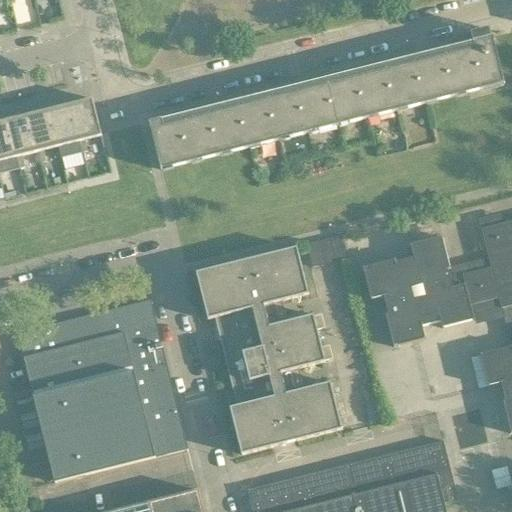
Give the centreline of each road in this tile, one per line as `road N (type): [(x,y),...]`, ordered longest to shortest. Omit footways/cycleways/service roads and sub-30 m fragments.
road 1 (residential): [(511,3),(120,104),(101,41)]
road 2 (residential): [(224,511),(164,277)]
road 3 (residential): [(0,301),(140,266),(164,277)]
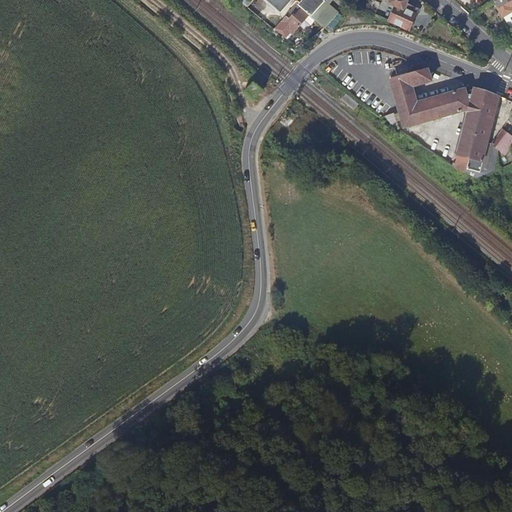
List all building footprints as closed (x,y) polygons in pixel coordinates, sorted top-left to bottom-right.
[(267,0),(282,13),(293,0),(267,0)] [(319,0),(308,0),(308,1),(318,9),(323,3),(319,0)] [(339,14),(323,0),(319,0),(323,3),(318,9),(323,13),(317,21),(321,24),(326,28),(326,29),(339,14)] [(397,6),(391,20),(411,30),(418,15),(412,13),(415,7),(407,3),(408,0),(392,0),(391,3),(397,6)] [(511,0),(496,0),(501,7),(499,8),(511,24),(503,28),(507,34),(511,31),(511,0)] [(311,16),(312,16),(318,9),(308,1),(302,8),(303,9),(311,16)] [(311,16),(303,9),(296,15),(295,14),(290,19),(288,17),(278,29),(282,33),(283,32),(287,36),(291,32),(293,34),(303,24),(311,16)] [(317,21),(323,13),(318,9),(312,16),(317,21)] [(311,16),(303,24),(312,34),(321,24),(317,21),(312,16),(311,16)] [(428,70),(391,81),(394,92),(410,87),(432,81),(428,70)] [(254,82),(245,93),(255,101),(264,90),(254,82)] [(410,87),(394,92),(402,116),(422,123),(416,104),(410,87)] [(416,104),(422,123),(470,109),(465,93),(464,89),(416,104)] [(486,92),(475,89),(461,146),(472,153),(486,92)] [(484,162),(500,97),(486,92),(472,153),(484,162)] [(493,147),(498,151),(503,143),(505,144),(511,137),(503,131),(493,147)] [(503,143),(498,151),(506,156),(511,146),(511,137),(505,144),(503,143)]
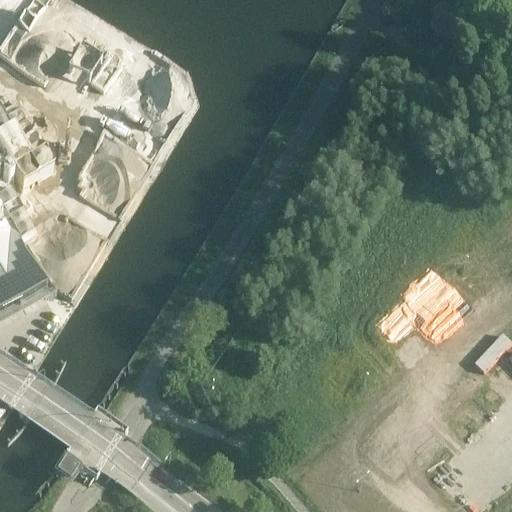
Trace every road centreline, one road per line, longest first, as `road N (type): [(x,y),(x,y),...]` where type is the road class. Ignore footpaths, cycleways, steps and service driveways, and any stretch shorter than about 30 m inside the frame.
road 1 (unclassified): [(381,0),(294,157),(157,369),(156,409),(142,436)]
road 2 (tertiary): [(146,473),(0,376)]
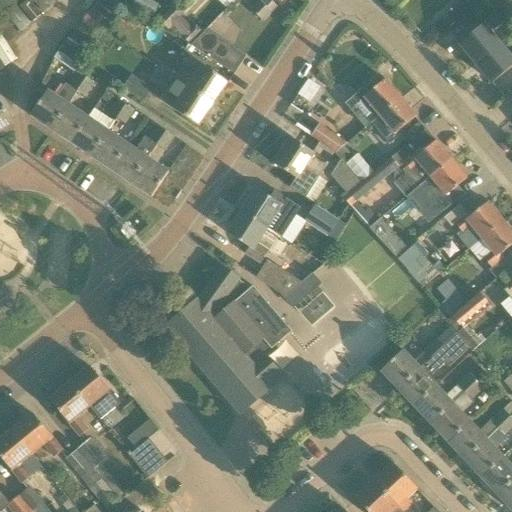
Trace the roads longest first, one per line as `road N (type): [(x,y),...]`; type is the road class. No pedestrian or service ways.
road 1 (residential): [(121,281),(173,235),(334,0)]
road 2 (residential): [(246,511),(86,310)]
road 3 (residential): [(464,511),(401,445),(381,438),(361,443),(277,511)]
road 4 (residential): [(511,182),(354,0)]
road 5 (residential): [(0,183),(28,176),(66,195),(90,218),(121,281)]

....

**EXERCISE PROMPT:**
Copy all of the records above word for word, omitting the pictures from your answer.

**EXERCISE OUTPUT:**
Give the centreline of each road in this tile, one per line as `road N (type): [(x,y),...]`, ordered longest to shortest. Omit footways/cycleways/service roads and sub-30 m fragments.
road 1 (residential): [(511,3),(120,104),(101,41)]
road 2 (residential): [(224,511),(164,277)]
road 3 (residential): [(0,301),(140,266),(164,277)]
List all building footprints as closed (x,y) polygons in pixel coordinates, sorted top-left to bottom-right.
[(267,0),(282,13),(293,0),(267,0)] [(319,0),(308,0),(308,1),(318,9),(323,3),(319,0)] [(339,14),(323,0),(319,0),(323,3),(318,9),(323,13),(317,21),(321,24),(326,28),(326,29),(339,14)] [(397,6),(391,20),(411,30),(418,15),(412,13),(415,7),(407,3),(408,0),(392,0),(391,3),(397,6)] [(511,0),(496,0),(501,7),(499,8),(511,24),(503,28),(507,34),(511,31),(511,0)] [(311,16),(312,16),(318,9),(308,1),(302,8),(303,9),(311,16)] [(311,16),(303,9),(296,15),(295,14),(290,19),(288,17),(278,29),(282,33),(283,32),(287,36),(291,32),(293,34),(303,24),(311,16)] [(317,21),(323,13),(318,9),(312,16),(317,21)] [(311,16),(303,24),(312,34),(321,24),(317,21),(312,16),(311,16)] [(428,70),(391,81),(394,92),(410,87),(432,81),(428,70)] [(254,82),(245,93),(255,101),(264,90),(254,82)] [(410,87),(394,92),(402,116),(422,123),(416,104),(410,87)] [(416,104),(422,123),(470,109),(465,93),(464,89),(416,104)] [(486,92),(475,89),(461,146),(472,153),(486,92)] [(484,162),(500,97),(486,92),(472,153),(484,162)] [(493,147),(498,151),(503,143),(505,144),(511,137),(503,131),(493,147)] [(503,143),(498,151),(506,156),(511,146),(511,137),(505,144),(503,143)]
Trace every road centreline, one road per line, longest first, as `road N (type): [(x,y),(x,y),...]` where type is the road class. Ignore footpaths, cycleways, steps and service driveways, and any stretch shorter than about 30 m inside the frame.
road 1 (unclassified): [(381,0),(294,157),(157,369),(156,409),(142,436)]
road 2 (tertiary): [(146,473),(0,376)]
Trace the roads longest first, one per line as `road N (type): [(x,y),...]`; type is the road class. No pedestrian or service ways.
road 1 (residential): [(121,281),(173,235),(334,0)]
road 2 (residential): [(246,511),(86,310)]
road 3 (residential): [(464,511),(401,445),(381,438),(361,443),(277,511)]
road 4 (residential): [(511,182),(354,0)]
road 5 (residential): [(0,183),(28,176),(66,195),(90,218),(121,281)]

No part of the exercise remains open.